Print out every line of the material exactly. Include no pictures.

DATA SECTION:
▼▼▼

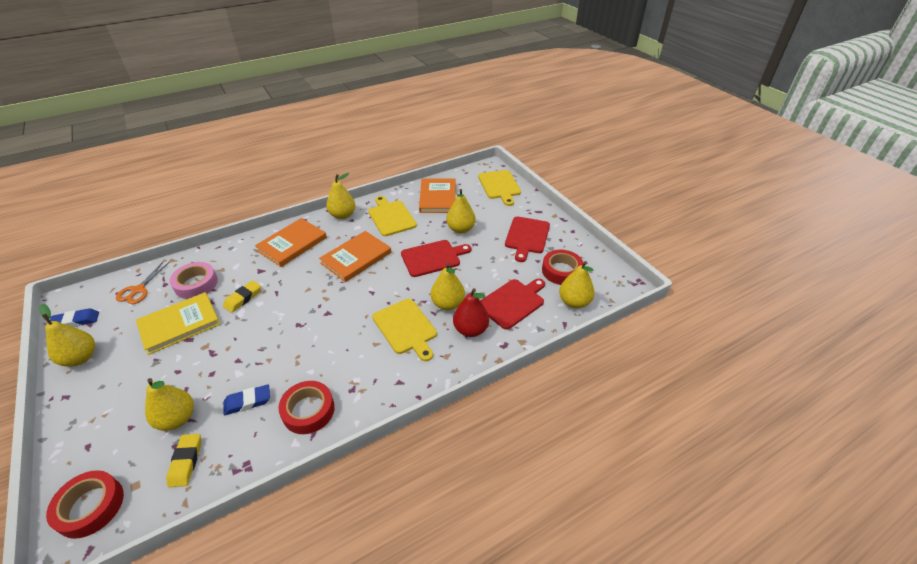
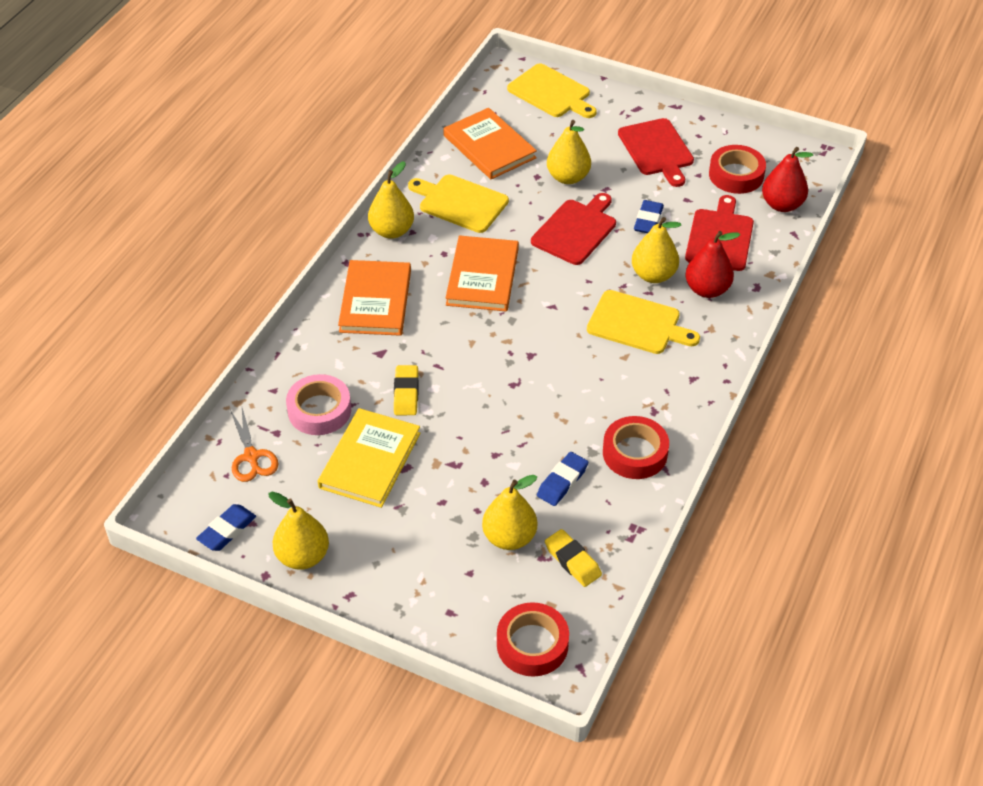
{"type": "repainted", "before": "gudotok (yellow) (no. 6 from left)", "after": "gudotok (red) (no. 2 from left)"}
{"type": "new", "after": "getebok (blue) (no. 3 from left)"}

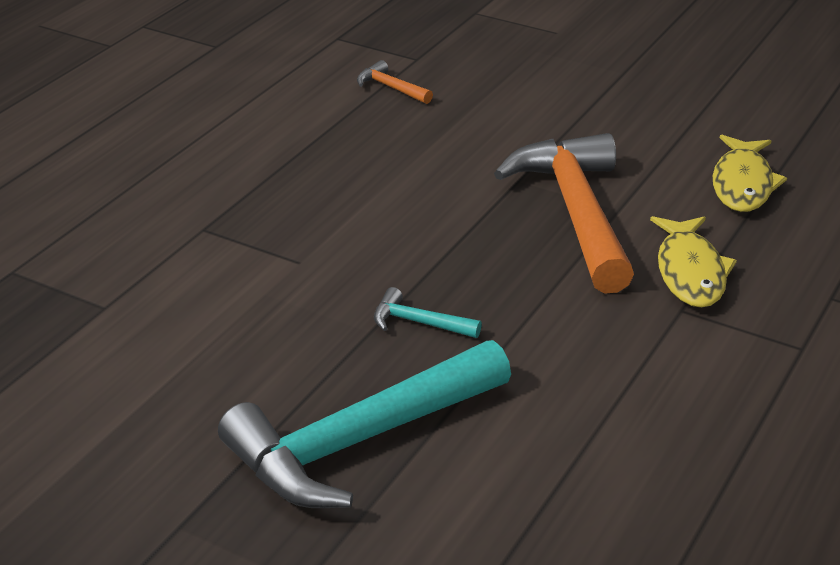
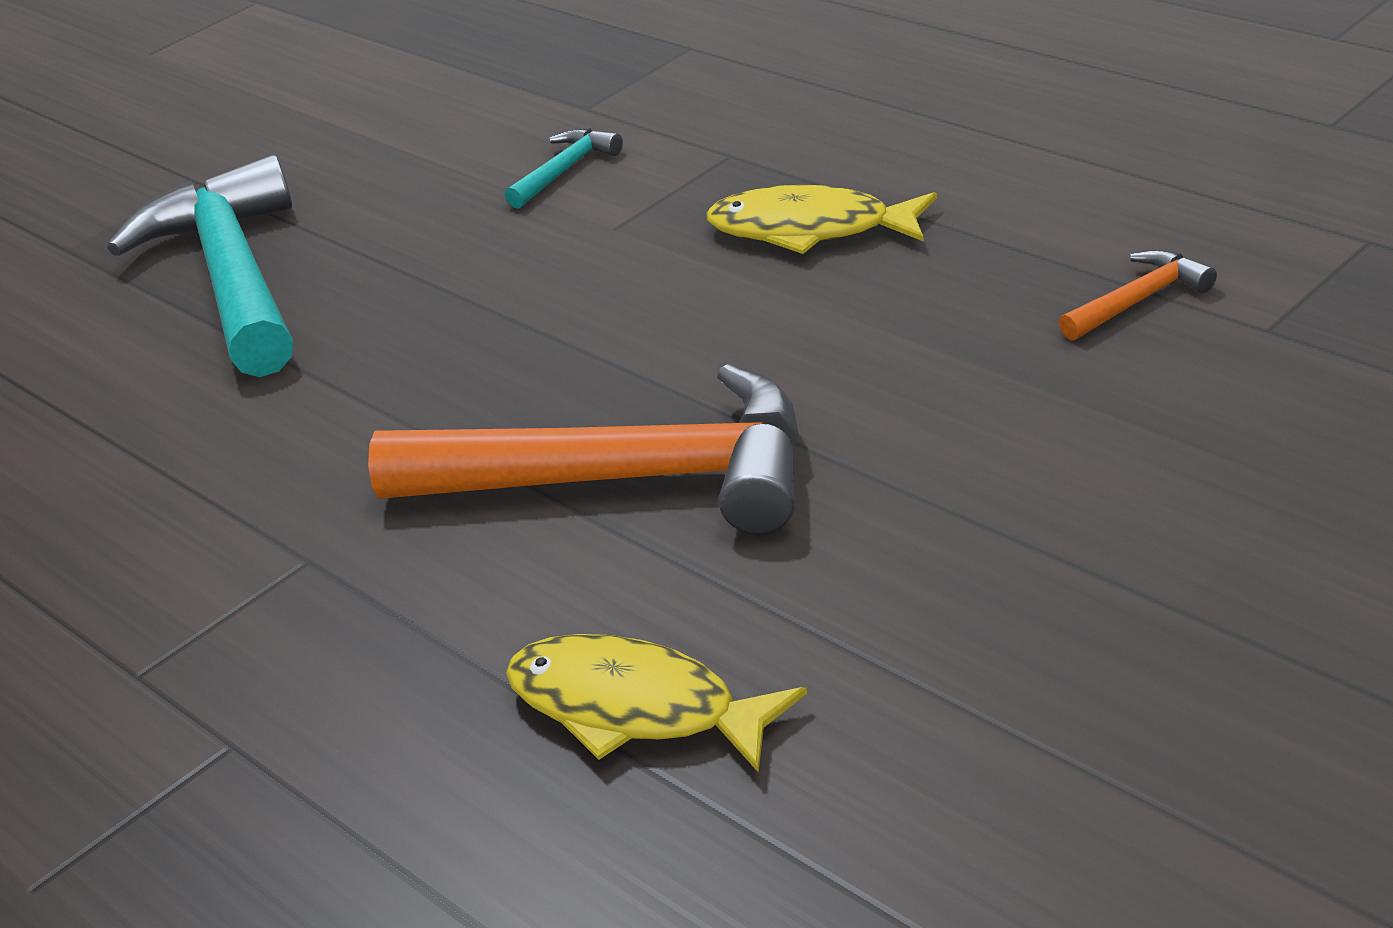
{"type": "shifted", "before": "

▲▲▲

ANSWER SPACE:
{"type": "repainted", "before": "gudotok (yellow) (no. 6 from left)", "after": "gudotok (red) (no. 2 from left)"}
{"type": "new", "after": "getebok (blue) (no. 3 from left)"}

{"type": "shifted", "before": "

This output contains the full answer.